**WORK REQUIRED**
From the listing below, copy only the lines running from the line that contains "before: brown fakuze" to the line that contains "before: turquoise leriganan", both included.

**RECORD EXCERPTS**
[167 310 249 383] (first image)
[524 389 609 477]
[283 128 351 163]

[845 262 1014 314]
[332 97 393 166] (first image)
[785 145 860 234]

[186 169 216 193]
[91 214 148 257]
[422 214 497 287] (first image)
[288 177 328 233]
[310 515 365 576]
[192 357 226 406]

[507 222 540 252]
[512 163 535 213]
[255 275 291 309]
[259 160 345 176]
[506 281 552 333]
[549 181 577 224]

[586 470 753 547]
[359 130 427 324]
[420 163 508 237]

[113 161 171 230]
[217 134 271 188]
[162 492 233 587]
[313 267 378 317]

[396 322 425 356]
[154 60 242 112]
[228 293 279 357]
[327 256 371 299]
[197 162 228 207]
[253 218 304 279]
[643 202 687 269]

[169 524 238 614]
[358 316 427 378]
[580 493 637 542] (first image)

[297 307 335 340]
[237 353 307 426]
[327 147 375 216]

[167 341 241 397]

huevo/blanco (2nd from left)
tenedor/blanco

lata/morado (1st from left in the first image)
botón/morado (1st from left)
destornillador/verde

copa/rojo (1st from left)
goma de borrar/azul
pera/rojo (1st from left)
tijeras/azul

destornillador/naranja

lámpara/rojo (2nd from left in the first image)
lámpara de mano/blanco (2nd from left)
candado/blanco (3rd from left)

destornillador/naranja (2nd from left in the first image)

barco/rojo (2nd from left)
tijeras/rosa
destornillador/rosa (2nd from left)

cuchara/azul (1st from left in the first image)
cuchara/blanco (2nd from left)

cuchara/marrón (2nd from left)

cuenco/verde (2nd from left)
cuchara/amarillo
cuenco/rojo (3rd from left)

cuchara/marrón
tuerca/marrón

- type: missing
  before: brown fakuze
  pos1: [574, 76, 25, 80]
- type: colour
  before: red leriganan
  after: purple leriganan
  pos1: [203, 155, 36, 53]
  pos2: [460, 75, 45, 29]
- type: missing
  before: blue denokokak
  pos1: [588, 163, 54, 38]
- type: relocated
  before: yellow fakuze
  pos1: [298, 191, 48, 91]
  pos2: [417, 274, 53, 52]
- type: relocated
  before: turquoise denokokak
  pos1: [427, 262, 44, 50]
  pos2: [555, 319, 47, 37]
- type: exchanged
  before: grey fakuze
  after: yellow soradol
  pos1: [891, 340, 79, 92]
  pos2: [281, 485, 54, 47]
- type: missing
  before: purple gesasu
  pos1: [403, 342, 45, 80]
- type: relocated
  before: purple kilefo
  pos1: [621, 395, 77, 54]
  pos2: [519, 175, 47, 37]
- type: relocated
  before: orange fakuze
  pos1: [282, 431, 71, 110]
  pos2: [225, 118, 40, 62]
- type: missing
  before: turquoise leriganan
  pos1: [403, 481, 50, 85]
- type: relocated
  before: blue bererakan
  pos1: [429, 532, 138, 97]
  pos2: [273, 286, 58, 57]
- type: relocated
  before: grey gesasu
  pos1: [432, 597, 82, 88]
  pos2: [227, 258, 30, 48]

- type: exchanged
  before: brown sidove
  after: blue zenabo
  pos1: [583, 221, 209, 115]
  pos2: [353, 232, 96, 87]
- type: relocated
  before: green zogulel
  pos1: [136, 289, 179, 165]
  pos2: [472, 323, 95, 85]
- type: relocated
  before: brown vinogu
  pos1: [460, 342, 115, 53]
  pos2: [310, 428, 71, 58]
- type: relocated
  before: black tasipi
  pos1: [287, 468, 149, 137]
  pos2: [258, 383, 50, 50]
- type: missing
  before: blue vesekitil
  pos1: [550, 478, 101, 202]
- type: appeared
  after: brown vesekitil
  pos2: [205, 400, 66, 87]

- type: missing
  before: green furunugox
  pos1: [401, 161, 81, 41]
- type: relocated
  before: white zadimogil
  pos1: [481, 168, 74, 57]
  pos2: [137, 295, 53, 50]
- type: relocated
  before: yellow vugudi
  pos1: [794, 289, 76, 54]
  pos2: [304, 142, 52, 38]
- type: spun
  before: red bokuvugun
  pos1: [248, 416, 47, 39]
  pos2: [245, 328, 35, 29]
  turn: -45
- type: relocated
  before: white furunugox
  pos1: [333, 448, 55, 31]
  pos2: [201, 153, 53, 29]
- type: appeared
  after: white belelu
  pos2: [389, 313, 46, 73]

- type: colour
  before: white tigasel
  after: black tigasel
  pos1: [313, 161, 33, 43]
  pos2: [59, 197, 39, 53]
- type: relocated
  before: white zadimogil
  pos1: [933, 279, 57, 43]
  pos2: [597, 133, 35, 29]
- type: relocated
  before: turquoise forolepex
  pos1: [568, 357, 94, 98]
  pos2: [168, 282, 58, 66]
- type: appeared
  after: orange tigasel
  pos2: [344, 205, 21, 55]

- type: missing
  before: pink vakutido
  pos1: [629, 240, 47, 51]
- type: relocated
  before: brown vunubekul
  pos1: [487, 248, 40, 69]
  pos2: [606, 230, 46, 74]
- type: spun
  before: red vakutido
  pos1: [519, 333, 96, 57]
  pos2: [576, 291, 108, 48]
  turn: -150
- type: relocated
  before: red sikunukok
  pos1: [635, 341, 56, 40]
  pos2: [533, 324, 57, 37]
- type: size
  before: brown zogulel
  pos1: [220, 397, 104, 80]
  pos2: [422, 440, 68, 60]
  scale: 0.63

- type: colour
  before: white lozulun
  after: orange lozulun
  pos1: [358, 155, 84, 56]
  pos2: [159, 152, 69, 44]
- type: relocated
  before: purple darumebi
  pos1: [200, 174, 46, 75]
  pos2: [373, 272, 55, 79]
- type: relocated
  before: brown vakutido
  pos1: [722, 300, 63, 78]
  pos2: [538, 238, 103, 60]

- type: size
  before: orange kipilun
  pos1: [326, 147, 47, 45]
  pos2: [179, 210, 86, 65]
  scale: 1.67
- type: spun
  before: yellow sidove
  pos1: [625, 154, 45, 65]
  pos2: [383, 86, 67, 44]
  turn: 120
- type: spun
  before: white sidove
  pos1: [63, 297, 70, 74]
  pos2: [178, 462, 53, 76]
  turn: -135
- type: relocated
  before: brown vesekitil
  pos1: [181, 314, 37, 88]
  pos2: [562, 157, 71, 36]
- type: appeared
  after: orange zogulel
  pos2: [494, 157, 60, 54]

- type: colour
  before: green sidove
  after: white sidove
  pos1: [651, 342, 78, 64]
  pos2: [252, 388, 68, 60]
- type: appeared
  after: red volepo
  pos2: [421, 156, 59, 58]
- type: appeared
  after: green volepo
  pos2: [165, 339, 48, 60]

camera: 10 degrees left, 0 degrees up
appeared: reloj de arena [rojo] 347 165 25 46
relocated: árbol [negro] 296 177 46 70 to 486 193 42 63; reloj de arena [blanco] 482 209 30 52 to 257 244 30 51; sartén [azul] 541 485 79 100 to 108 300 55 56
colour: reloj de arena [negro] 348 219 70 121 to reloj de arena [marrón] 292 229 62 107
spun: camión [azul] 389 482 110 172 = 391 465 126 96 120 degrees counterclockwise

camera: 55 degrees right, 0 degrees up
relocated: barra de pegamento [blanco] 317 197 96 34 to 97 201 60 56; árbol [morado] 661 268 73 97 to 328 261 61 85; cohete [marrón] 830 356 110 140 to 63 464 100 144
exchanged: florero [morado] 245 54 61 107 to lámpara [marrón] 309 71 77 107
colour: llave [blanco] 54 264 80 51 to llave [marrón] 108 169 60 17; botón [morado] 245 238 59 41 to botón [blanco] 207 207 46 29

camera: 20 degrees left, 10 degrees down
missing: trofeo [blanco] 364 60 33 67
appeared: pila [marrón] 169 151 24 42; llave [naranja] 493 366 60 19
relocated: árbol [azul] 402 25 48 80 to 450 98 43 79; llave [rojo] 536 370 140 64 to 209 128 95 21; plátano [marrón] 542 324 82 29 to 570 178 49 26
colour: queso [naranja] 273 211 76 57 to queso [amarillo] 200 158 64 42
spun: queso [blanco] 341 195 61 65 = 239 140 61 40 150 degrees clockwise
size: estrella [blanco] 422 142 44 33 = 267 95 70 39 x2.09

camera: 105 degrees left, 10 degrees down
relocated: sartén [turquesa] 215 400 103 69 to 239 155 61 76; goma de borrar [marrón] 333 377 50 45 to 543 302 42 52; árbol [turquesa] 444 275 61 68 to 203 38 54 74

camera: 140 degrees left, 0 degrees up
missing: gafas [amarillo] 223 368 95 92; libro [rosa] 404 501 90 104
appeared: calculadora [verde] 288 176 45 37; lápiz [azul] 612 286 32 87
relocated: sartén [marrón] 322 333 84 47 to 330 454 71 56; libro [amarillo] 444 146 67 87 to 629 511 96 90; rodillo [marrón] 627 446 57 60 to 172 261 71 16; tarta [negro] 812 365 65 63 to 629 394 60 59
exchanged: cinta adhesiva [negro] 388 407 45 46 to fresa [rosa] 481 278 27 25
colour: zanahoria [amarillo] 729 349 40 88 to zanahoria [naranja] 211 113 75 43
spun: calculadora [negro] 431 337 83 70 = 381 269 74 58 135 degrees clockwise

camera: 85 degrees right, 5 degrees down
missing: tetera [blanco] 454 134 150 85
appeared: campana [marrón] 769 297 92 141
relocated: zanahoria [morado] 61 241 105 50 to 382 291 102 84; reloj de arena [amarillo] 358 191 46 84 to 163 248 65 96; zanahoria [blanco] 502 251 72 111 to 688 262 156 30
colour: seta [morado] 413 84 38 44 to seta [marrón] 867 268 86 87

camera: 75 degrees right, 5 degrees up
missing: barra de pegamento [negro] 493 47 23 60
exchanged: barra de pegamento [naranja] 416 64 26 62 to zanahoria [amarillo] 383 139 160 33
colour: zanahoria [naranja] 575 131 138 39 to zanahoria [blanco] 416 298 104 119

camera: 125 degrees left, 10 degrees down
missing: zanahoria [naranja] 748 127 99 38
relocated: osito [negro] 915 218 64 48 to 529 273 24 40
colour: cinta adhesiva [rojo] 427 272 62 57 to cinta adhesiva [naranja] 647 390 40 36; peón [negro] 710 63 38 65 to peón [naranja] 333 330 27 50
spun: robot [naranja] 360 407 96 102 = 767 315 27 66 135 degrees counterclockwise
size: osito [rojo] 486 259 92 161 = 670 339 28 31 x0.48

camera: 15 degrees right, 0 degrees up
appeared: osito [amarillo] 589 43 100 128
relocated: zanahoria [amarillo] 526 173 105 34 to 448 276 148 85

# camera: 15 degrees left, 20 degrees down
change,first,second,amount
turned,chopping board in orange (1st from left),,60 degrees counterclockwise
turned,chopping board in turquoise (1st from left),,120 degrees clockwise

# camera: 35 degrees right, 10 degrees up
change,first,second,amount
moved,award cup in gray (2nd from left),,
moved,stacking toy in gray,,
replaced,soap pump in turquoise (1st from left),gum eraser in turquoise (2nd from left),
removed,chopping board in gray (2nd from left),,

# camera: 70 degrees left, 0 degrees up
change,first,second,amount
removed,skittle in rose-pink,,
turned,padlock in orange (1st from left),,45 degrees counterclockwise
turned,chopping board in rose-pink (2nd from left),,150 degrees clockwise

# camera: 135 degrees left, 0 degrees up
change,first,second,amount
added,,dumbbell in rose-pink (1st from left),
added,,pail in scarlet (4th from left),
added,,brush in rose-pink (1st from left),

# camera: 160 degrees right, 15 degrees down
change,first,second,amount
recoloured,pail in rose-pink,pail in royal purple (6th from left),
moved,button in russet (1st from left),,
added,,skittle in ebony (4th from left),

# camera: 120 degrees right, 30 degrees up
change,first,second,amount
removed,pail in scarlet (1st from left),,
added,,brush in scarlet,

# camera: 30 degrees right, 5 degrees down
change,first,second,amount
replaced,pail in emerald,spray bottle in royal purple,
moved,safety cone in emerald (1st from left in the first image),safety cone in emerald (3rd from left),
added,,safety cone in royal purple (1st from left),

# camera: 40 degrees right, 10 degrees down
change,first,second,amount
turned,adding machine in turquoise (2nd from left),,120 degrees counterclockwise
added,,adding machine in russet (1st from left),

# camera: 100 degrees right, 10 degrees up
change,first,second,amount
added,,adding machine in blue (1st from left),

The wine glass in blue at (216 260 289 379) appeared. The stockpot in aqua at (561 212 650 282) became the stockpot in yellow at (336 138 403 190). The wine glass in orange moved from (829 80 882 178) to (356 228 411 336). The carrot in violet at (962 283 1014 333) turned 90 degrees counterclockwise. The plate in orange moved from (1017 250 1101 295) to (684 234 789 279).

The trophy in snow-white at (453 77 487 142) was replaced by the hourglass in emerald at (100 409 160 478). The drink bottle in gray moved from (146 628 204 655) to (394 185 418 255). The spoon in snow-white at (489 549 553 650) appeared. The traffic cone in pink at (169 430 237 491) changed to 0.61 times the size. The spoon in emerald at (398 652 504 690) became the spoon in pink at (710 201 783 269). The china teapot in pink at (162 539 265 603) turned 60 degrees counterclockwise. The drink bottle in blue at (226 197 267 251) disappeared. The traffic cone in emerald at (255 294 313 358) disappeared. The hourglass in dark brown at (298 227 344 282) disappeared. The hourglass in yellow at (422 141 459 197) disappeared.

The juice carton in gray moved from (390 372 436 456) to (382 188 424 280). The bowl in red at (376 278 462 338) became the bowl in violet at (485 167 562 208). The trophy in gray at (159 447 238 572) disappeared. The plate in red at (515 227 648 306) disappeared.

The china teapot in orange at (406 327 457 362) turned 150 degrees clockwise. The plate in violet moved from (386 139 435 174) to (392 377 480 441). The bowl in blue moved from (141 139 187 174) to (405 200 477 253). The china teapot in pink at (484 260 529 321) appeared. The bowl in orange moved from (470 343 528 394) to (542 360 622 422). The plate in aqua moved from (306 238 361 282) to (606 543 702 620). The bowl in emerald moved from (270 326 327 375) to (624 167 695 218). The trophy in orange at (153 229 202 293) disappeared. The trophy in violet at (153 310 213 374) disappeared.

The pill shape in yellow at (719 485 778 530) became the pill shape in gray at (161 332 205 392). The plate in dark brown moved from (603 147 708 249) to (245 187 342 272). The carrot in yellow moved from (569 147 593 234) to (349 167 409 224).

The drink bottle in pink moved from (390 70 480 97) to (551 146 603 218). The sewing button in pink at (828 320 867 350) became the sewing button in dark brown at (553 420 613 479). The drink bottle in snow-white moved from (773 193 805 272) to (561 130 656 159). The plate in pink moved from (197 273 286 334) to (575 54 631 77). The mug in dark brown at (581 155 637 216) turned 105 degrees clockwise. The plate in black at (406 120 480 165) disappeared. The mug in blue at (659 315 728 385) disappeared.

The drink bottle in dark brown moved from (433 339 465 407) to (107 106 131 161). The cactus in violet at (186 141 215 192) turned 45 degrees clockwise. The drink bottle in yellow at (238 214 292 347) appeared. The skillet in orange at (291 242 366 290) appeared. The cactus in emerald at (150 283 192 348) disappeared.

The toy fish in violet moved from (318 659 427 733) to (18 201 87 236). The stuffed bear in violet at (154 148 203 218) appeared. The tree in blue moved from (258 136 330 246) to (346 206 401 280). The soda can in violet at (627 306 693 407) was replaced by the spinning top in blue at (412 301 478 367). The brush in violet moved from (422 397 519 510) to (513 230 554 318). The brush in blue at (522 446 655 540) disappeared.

**EXERCISE SOLUTION**
  before: brown fakuze
  pos1: [574, 76, 25, 80]
- type: colour
  before: red leriganan
  after: purple leriganan
  pos1: [203, 155, 36, 53]
  pos2: [460, 75, 45, 29]
- type: missing
  before: blue denokokak
  pos1: [588, 163, 54, 38]
- type: relocated
  before: yellow fakuze
  pos1: [298, 191, 48, 91]
  pos2: [417, 274, 53, 52]
- type: relocated
  before: turquoise denokokak
  pos1: [427, 262, 44, 50]
  pos2: [555, 319, 47, 37]
- type: exchanged
  before: grey fakuze
  after: yellow soradol
  pos1: [891, 340, 79, 92]
  pos2: [281, 485, 54, 47]
- type: missing
  before: purple gesasu
  pos1: [403, 342, 45, 80]
- type: relocated
  before: purple kilefo
  pos1: [621, 395, 77, 54]
  pos2: [519, 175, 47, 37]
- type: relocated
  before: orange fakuze
  pos1: [282, 431, 71, 110]
  pos2: [225, 118, 40, 62]
- type: missing
  before: turquoise leriganan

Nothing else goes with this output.